Top of Source material
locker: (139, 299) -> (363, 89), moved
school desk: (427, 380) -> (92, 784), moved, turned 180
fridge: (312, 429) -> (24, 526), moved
Bottom of Source material
Top of Source material
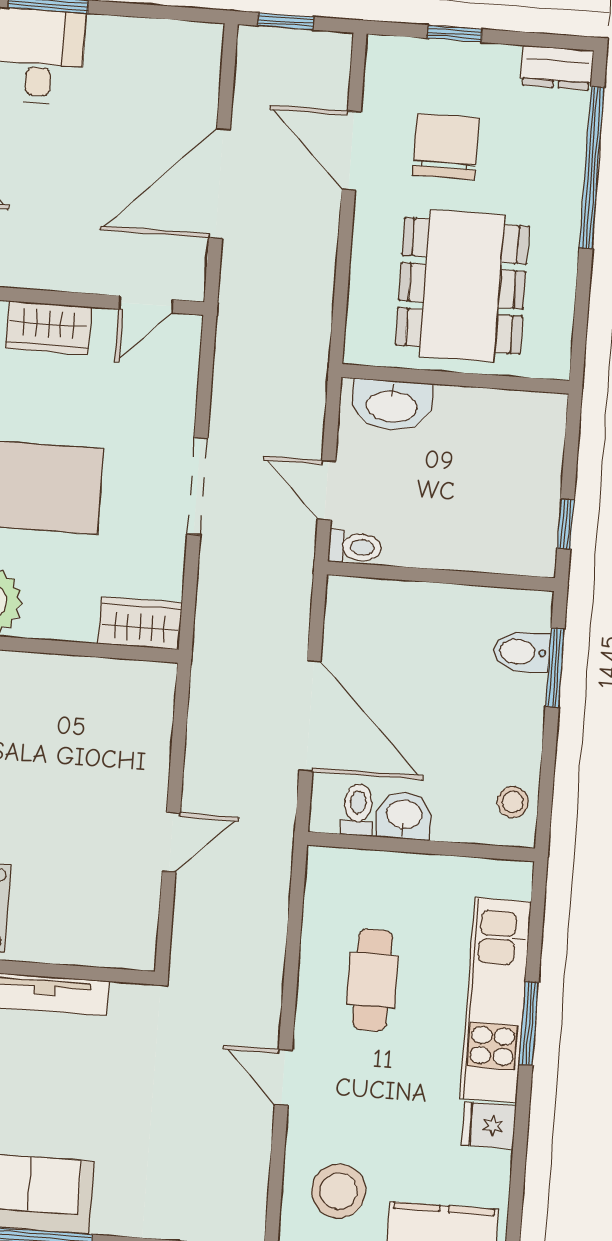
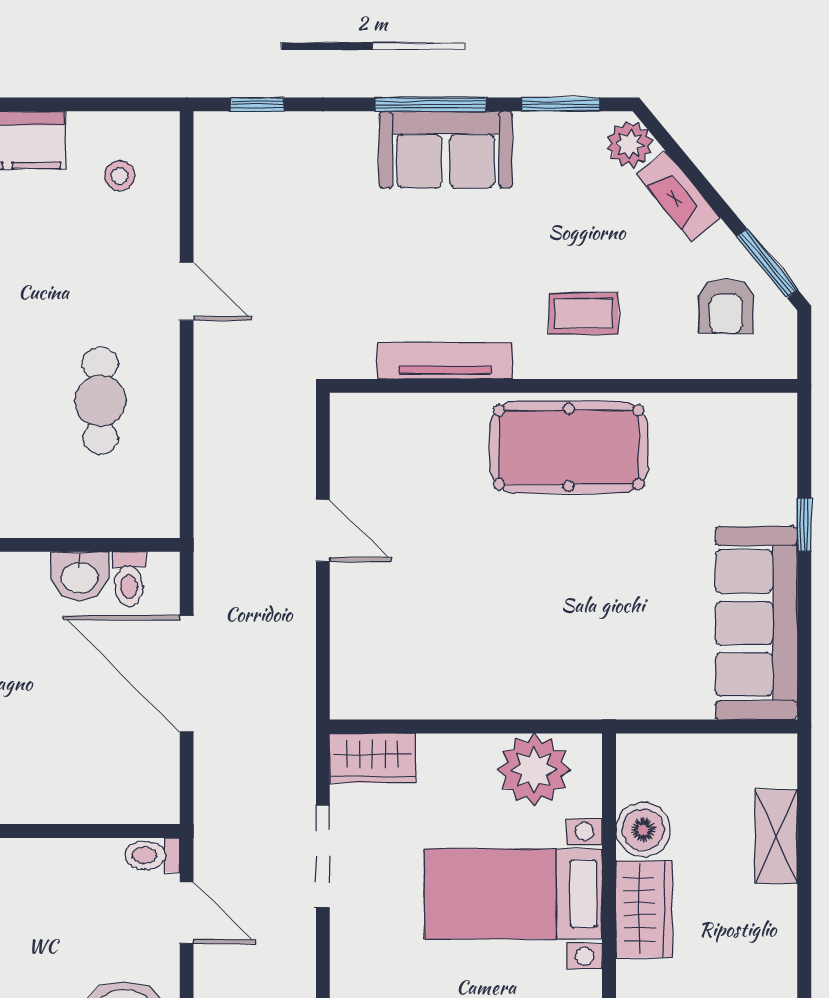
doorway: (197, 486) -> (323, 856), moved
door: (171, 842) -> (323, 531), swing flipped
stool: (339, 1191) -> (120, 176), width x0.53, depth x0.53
Bottom of Source material
Top of Source material
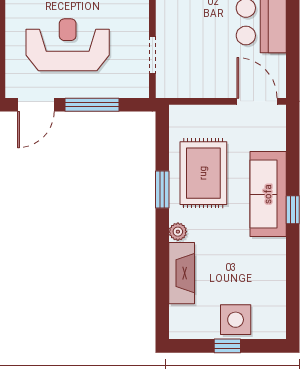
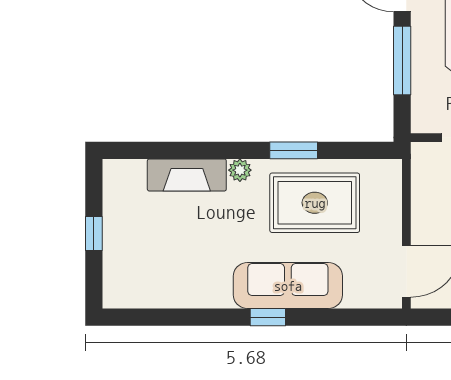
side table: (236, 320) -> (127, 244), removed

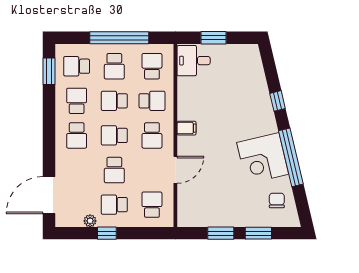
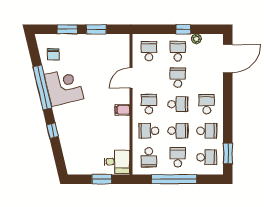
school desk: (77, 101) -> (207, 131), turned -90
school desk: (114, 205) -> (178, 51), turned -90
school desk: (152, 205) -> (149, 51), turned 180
Bottom of Source material
What needs to be done -
For every line of the data above that contains "school", copy that line.

Exercise answer -
school desk: (427, 380) -> (92, 784), moved, turned 180
school desk: (77, 101) -> (207, 131), turned -90
school desk: (114, 205) -> (178, 51), turned -90
school desk: (152, 205) -> (149, 51), turned 180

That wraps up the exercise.